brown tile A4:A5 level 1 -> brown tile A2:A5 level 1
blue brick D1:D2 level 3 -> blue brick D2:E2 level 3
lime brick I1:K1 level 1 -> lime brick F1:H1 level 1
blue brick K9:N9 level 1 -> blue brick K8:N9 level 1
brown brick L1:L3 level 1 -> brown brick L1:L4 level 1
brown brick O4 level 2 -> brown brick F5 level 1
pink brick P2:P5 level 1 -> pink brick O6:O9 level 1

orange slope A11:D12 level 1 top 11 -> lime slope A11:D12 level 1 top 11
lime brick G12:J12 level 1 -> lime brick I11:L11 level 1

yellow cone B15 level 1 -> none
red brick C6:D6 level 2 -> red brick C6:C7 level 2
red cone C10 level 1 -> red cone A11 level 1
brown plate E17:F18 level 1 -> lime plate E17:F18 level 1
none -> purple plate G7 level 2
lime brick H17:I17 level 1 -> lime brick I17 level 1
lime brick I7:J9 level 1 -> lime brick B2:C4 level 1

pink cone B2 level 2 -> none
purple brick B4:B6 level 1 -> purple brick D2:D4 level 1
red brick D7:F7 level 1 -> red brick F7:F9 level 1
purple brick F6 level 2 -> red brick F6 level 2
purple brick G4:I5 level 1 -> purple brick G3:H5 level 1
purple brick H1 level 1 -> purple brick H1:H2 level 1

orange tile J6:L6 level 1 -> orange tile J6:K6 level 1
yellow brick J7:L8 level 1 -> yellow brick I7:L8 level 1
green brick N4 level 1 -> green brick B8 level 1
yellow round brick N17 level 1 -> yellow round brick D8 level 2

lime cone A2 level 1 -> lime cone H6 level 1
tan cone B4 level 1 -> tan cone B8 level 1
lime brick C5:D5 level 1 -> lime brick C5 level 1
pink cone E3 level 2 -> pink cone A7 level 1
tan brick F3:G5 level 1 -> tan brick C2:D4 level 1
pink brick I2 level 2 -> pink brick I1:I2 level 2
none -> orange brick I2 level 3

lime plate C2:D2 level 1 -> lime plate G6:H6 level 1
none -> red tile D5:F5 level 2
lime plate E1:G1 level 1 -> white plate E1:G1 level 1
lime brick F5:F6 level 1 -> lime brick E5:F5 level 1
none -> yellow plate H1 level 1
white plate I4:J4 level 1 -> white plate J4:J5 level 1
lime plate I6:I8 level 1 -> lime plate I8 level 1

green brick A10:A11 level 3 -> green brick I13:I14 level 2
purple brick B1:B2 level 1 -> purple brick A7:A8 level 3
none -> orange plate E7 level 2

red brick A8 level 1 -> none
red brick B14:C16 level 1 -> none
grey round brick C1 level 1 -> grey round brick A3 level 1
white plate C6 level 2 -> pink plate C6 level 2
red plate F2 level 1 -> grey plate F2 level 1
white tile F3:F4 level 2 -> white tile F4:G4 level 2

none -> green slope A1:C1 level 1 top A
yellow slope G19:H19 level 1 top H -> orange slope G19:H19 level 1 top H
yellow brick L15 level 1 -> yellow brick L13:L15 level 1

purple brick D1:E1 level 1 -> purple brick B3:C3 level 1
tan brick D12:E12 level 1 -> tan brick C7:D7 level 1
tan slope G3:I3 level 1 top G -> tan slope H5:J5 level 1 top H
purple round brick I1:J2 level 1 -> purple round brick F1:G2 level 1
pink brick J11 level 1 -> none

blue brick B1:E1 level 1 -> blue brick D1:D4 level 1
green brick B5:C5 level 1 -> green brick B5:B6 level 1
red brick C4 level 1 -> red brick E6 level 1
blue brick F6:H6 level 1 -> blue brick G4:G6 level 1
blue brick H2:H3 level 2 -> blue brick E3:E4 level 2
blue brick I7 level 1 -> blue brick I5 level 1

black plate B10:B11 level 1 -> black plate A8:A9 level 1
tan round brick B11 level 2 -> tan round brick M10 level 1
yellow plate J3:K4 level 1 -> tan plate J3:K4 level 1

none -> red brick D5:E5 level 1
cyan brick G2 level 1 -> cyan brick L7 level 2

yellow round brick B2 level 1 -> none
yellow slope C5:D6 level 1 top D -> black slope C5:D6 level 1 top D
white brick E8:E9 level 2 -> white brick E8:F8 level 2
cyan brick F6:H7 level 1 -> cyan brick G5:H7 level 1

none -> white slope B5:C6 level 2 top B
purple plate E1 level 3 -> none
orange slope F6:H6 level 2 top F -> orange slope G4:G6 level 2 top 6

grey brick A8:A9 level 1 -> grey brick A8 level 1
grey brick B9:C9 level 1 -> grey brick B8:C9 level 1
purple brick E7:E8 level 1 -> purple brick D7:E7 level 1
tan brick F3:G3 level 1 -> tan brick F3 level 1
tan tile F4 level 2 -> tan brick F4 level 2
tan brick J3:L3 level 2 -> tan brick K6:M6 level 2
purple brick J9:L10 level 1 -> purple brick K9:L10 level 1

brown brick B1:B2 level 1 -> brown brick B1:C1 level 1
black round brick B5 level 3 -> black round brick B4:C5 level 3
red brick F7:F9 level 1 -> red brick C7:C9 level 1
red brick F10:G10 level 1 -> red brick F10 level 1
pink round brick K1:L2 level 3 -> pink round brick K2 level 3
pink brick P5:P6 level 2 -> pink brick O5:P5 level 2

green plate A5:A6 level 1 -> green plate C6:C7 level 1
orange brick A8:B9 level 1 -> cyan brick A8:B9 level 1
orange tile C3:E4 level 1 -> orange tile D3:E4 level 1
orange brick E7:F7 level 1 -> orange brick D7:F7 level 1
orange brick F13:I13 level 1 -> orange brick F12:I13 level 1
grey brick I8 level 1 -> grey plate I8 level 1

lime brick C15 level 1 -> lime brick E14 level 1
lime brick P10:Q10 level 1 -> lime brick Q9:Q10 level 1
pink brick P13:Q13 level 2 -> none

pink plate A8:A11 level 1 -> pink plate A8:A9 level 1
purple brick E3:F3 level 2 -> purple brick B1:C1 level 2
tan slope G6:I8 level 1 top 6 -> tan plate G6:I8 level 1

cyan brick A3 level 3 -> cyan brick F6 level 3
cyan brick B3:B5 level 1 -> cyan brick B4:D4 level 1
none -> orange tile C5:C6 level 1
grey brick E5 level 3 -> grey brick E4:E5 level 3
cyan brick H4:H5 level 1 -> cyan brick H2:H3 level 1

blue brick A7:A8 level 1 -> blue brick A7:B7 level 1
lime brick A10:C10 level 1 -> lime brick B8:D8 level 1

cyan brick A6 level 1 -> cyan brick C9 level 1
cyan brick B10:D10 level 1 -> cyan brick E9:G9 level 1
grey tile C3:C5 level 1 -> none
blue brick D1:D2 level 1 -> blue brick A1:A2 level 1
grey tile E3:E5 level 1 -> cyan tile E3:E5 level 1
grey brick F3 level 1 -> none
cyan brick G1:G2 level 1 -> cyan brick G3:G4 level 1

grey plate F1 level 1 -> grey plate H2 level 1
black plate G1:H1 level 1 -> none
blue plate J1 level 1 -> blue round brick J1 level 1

------

_Work instructions_. Determine how many lines in the listing above contain "black", giving the number and no other words.

_Problem solution_. 4